Problem details:
Word for word, give again the line holding "J3 pin 1: none -> GND" and each line after it to the end of the listing below.

Information:
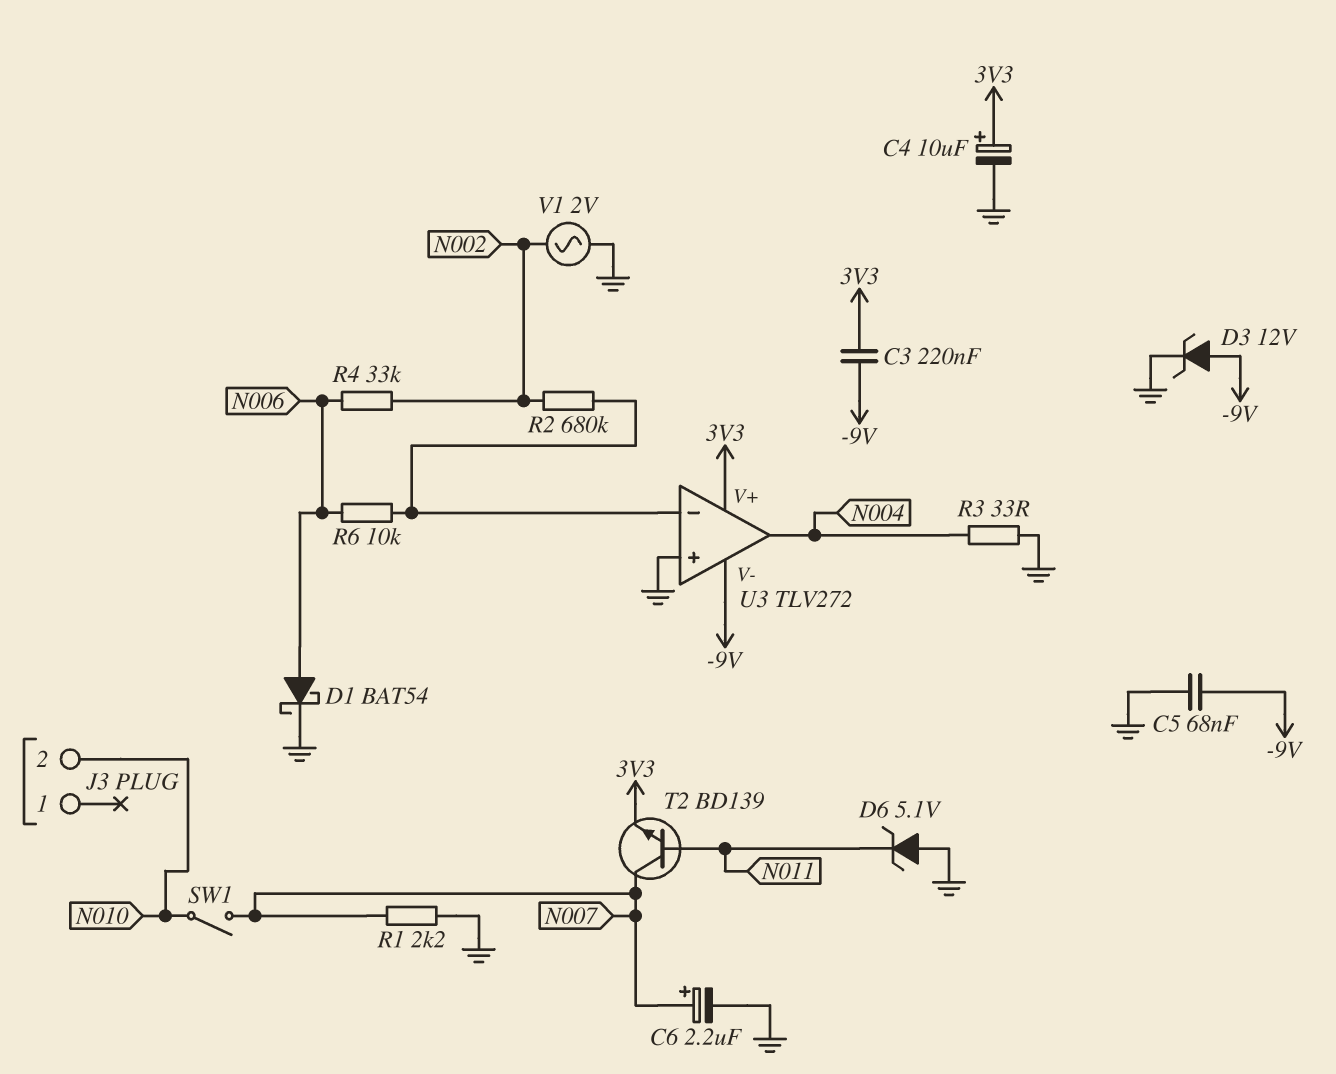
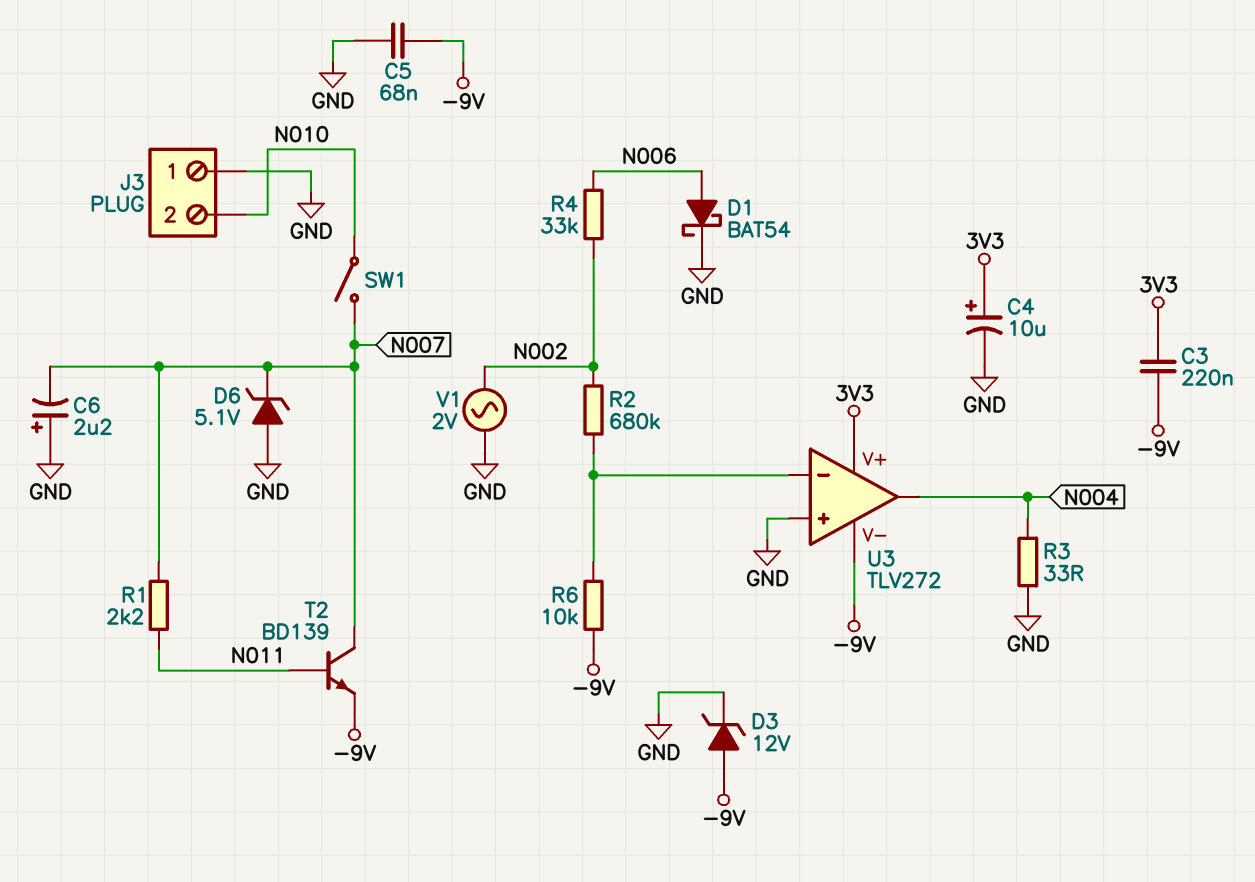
C6: 2.2uF (plus N007, minus GND) -> 2.2uF (plus GND, minus N007)
D6: zener 5.1V (A GND, K N011) -> zener 5.1V (A GND, K N007)
J3 pin 1: none -> GND
R1: 2.2k (GND, N007) -> 2.2k (N007, N011)
R6: 10k (N006, U3/in-) -> 10k (-9V, U3/in-)
T2: NPN BD139 (B N011, C N007, E 3V3) -> NPN BD139 (B N011, C N007, E -9V)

Answer to this task:
J3 pin 1: none -> GND
R1: 2.2k (GND, N007) -> 2.2k (N007, N011)
R6: 10k (N006, U3/in-) -> 10k (-9V, U3/in-)
T2: NPN BD139 (B N011, C N007, E 3V3) -> NPN BD139 (B N011, C N007, E -9V)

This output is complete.